Extracted information:
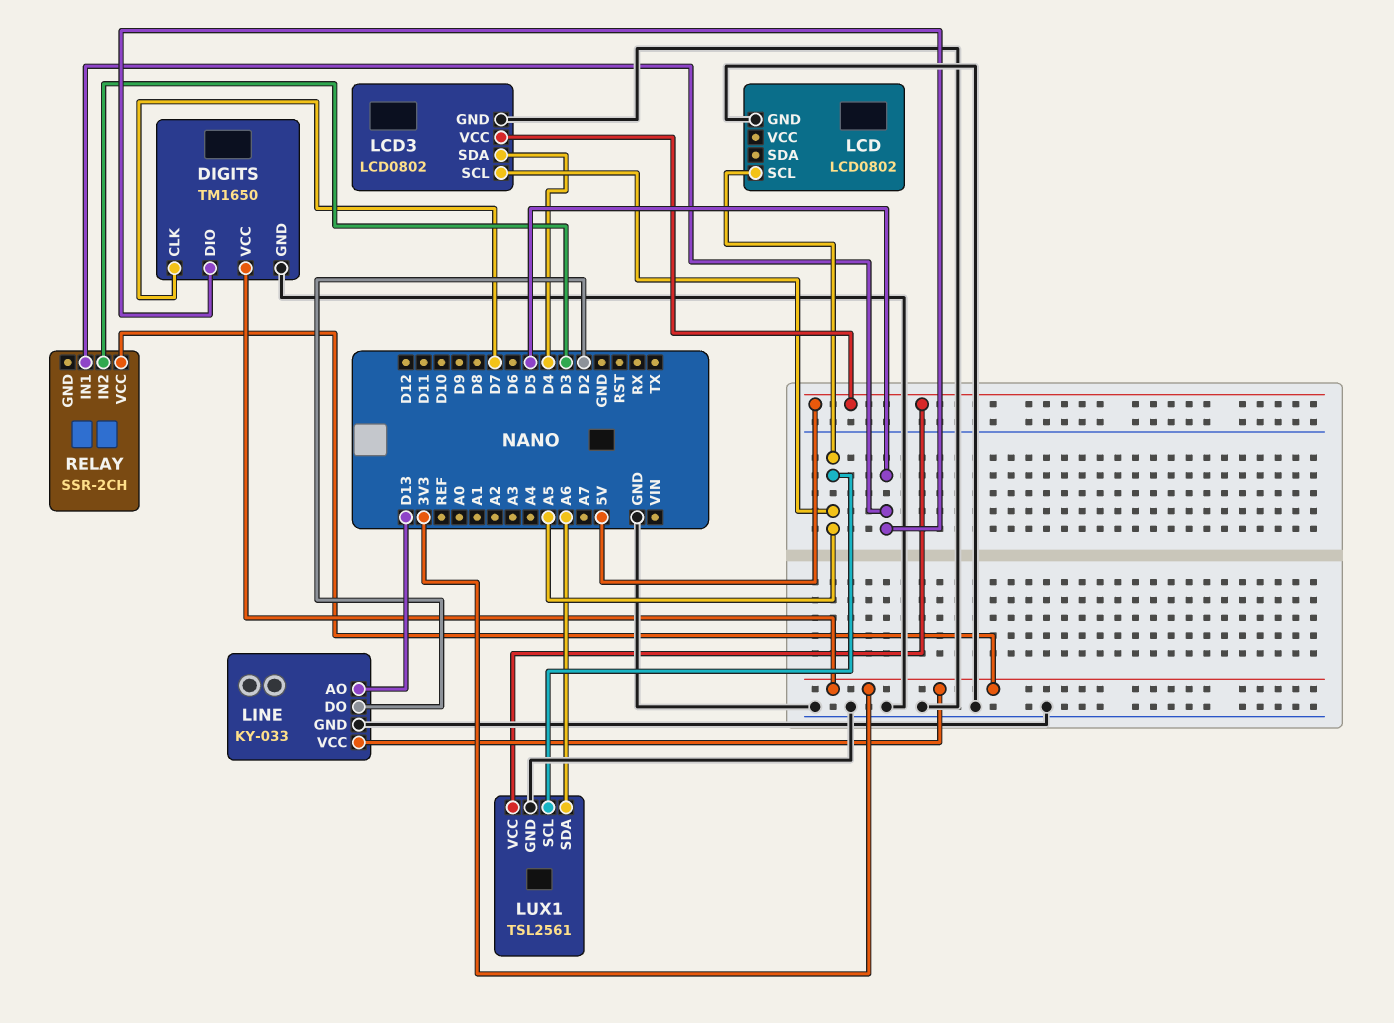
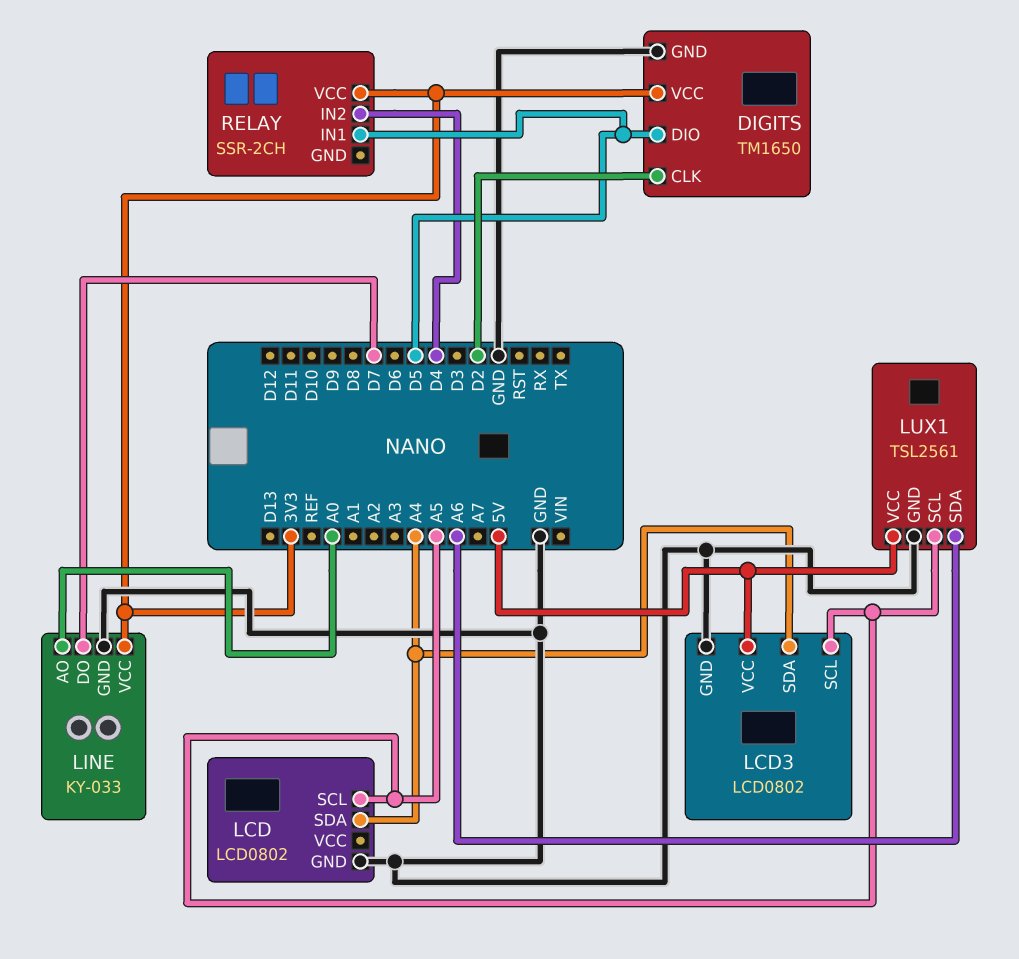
DIGITS pin CLK: D7 -> D2
LCD pin SDA: none -> A4
LCD3 pin SDA: D4 -> A4
LINE pin AO: D13 -> A0
LINE pin DO: D2 -> D7
RELAY pin IN2: D3 -> D4

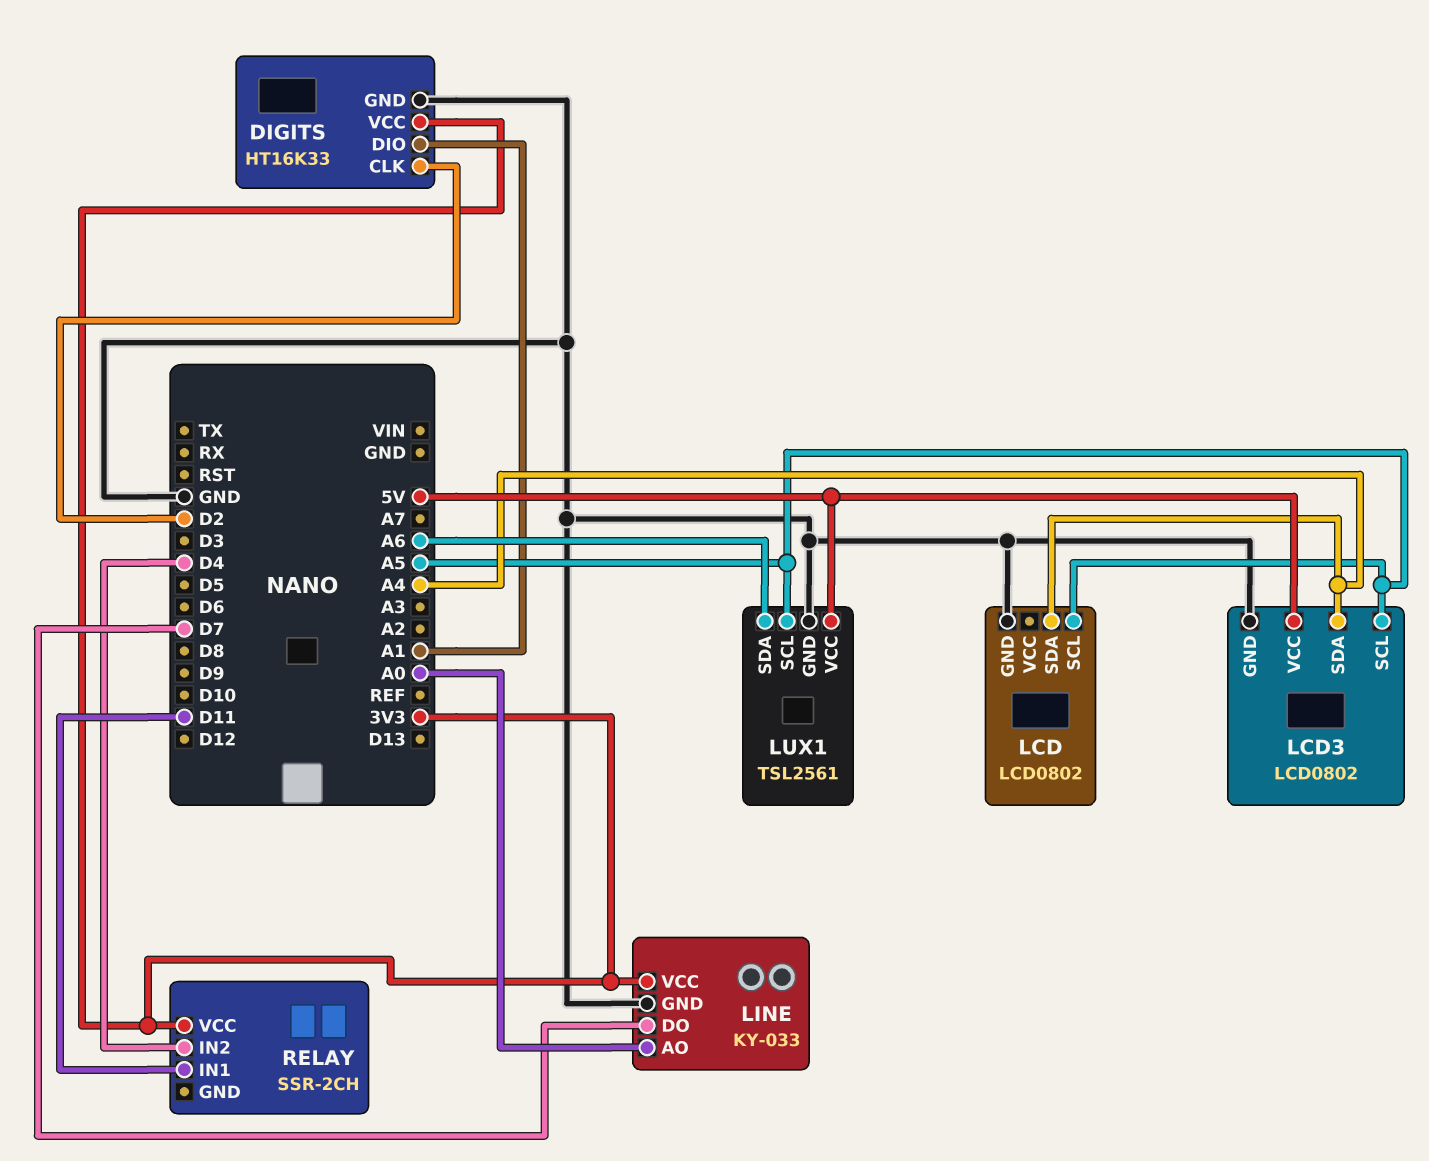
DIGITS: TM1650 -> HT16K33
DIGITS pin DIO: D5 -> A1
RELAY pin IN1: D5 -> D11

Exercise brief: Leave out the pictures and return the rest of the records exactly.

Exercise answer:
DIGITS pin CLK: D7 -> D2
LCD pin SDA: none -> A4
LCD3 pin SDA: D4 -> A4
LINE pin AO: D13 -> A0
LINE pin DO: D2 -> D7
RELAY pin IN2: D3 -> D4

DIGITS: TM1650 -> HT16K33
DIGITS pin DIO: D5 -> A1
RELAY pin IN1: D5 -> D11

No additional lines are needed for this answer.